## Work order
Leave out the pictures and repeat every record exactly.

Content revision data
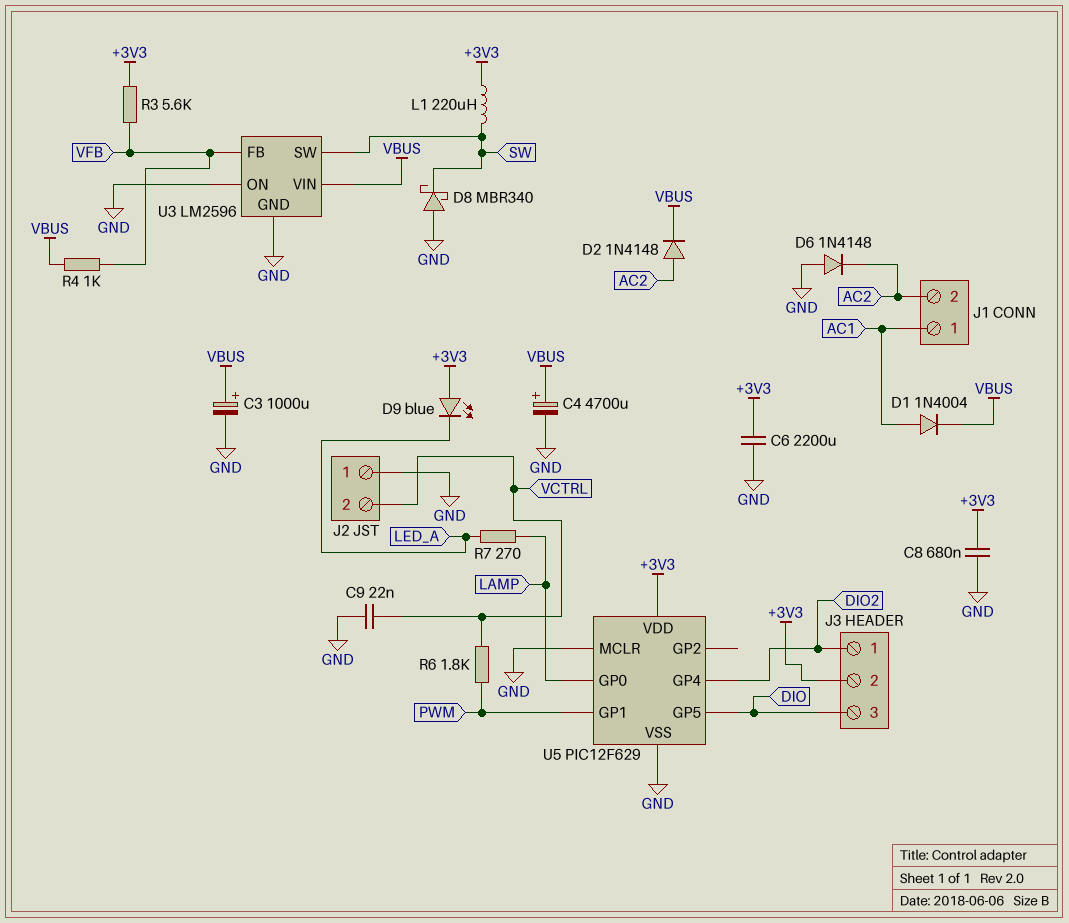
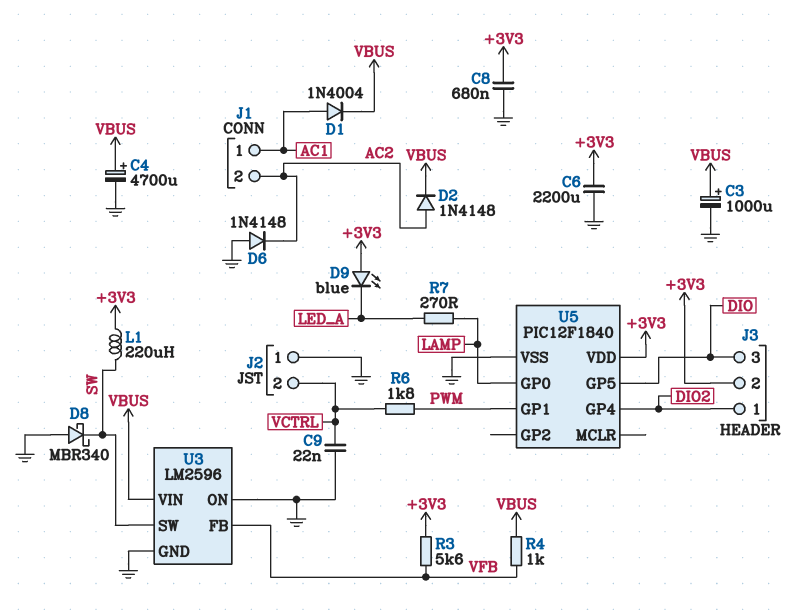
U5: PIC12F629 -> PIC12F1840
U5 pin MCLR: GND -> none

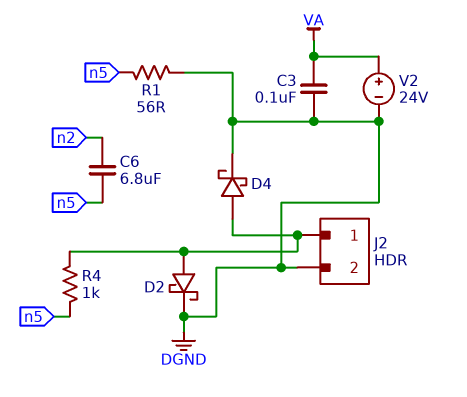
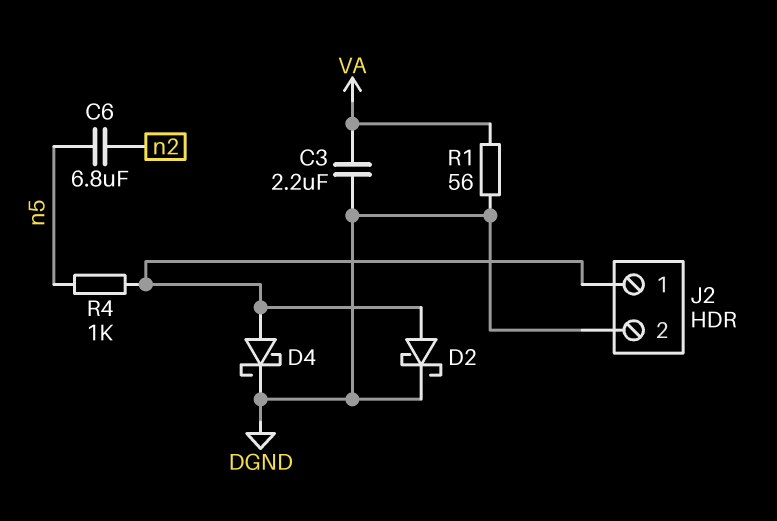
C3: 100nF (DGND, VA) -> 2.2uF (DGND, VA)
R1: 56 (DGND, n5) -> 56 (DGND, VA)
V2: 24V (plus VA, minus DGND) -> none

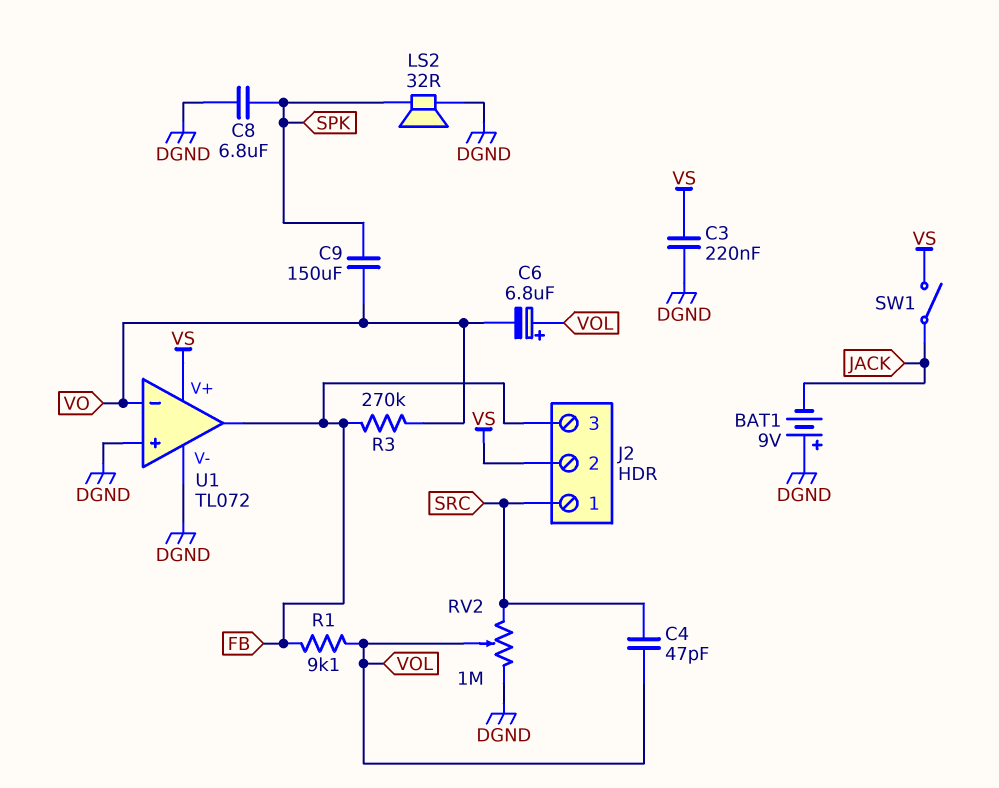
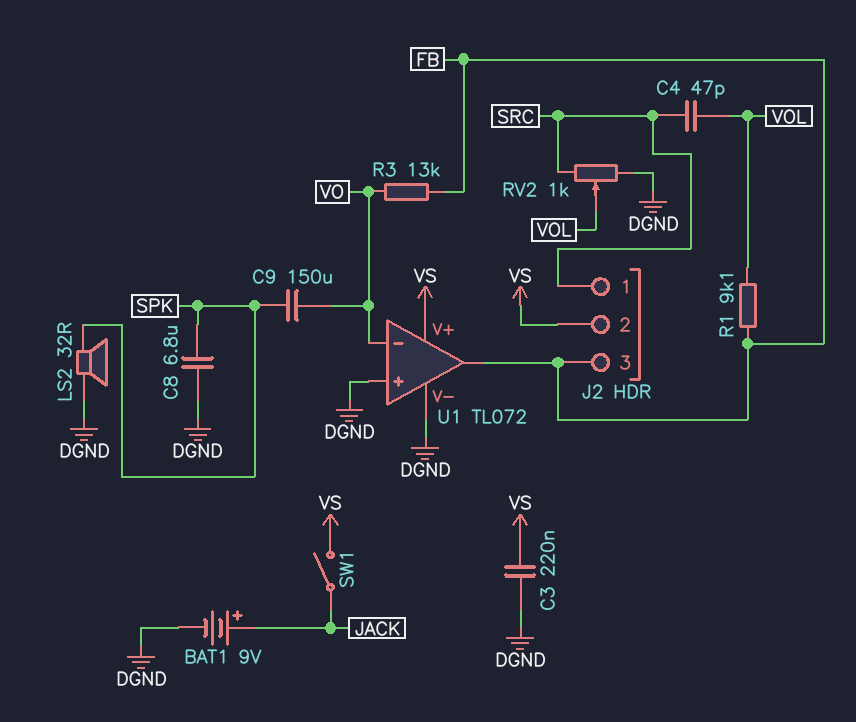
BAT1: 9V (plus DGND, minus JACK) -> 9V (plus JACK, minus DGND)
C6: 6.8uF (plus VOL, minus VO) -> none
R3: 270k (FB, VO) -> 13k (FB, VO)
RV2: 1M (DGND, SRC, wiper VOL) -> 1k (DGND, SRC, wiper VOL)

## Task response
U5: PIC12F629 -> PIC12F1840
U5 pin MCLR: GND -> none

C3: 100nF (DGND, VA) -> 2.2uF (DGND, VA)
R1: 56 (DGND, n5) -> 56 (DGND, VA)
V2: 24V (plus VA, minus DGND) -> none

BAT1: 9V (plus DGND, minus JACK) -> 9V (plus JACK, minus DGND)
C6: 6.8uF (plus VOL, minus VO) -> none
R3: 270k (FB, VO) -> 13k (FB, VO)
RV2: 1M (DGND, SRC, wiper VOL) -> 1k (DGND, SRC, wiper VOL)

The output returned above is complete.